■ Request:
Count the lines in the records that contain the string "caesura". Give only the number.

(Stored entries)
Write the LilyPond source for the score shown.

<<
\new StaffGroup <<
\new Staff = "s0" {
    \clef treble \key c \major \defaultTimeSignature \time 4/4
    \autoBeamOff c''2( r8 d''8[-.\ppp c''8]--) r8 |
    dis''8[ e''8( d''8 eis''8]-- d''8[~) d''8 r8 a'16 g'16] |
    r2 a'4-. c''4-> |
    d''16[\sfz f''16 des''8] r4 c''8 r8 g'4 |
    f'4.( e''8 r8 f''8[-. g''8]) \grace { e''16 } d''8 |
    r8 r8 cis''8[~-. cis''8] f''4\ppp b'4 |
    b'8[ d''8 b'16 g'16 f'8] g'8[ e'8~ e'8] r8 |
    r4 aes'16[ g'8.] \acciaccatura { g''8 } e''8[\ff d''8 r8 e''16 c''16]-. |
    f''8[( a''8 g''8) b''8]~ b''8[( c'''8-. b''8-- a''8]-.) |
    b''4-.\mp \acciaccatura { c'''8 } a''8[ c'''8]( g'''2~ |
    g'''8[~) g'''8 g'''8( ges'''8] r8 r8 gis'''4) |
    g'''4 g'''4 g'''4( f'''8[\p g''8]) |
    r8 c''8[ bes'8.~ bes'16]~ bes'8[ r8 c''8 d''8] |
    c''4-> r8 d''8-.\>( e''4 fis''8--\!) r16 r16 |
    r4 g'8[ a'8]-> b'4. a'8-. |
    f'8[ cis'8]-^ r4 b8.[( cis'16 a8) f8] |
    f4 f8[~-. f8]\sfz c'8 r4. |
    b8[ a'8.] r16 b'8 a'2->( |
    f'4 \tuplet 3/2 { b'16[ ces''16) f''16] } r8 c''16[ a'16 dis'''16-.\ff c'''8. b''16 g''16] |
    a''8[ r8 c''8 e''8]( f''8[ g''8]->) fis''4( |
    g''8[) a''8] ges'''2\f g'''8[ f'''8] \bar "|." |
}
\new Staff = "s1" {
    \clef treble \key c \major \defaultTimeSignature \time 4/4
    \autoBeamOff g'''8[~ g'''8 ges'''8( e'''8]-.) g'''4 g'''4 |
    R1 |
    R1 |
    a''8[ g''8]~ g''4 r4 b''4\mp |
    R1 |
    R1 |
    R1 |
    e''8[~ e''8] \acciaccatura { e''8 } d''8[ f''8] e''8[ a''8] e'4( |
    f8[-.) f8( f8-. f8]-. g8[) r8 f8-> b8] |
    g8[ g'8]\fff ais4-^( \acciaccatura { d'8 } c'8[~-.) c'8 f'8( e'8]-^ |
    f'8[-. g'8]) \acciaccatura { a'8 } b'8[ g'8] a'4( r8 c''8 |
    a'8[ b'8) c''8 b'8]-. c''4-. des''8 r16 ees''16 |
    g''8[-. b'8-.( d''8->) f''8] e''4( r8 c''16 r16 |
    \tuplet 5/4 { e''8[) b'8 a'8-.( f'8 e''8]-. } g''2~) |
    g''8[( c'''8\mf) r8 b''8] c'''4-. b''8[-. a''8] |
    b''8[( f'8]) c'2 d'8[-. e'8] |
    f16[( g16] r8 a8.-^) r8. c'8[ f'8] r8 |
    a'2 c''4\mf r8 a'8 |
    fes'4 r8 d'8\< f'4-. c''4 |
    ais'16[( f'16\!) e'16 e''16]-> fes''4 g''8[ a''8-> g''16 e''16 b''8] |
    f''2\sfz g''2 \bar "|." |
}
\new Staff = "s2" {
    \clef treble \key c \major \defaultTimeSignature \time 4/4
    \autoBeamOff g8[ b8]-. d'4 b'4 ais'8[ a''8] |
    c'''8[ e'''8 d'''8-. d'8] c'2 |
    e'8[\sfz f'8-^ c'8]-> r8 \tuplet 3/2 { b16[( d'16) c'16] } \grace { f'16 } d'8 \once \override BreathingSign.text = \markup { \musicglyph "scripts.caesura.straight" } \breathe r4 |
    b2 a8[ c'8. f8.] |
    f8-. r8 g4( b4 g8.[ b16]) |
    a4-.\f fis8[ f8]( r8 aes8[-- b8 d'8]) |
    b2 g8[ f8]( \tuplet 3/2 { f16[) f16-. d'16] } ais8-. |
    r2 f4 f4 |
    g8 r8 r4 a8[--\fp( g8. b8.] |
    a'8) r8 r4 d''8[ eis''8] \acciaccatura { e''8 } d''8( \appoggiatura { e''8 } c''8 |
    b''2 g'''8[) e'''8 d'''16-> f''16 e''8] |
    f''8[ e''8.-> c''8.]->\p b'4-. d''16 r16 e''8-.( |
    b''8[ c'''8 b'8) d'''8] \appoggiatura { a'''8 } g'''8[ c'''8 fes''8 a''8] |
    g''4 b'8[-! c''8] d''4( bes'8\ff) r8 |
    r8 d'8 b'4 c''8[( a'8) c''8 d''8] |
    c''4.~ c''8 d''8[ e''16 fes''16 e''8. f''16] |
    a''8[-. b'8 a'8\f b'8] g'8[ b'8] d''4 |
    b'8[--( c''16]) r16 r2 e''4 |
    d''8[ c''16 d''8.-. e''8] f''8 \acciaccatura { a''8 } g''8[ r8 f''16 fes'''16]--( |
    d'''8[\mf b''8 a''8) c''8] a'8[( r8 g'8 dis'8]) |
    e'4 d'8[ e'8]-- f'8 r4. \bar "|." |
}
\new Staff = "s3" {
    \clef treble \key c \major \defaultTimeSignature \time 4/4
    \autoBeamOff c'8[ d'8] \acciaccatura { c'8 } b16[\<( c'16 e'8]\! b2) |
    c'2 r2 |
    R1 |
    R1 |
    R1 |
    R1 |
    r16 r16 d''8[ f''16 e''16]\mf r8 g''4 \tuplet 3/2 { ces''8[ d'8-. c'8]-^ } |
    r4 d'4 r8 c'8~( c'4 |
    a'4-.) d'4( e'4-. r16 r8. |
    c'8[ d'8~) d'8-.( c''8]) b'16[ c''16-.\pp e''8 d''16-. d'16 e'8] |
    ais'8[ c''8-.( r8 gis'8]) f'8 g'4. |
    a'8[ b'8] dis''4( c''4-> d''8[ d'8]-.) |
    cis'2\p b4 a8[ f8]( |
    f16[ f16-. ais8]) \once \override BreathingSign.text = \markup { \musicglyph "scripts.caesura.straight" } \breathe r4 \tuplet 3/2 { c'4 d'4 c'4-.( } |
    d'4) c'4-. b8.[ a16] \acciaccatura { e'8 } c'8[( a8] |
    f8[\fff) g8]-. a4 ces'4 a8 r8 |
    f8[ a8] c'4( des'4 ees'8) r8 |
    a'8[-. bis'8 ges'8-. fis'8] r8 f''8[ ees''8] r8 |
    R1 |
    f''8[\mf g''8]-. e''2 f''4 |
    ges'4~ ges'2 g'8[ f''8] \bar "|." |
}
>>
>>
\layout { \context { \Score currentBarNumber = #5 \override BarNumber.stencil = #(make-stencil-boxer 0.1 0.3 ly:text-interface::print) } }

■ Correct result:
2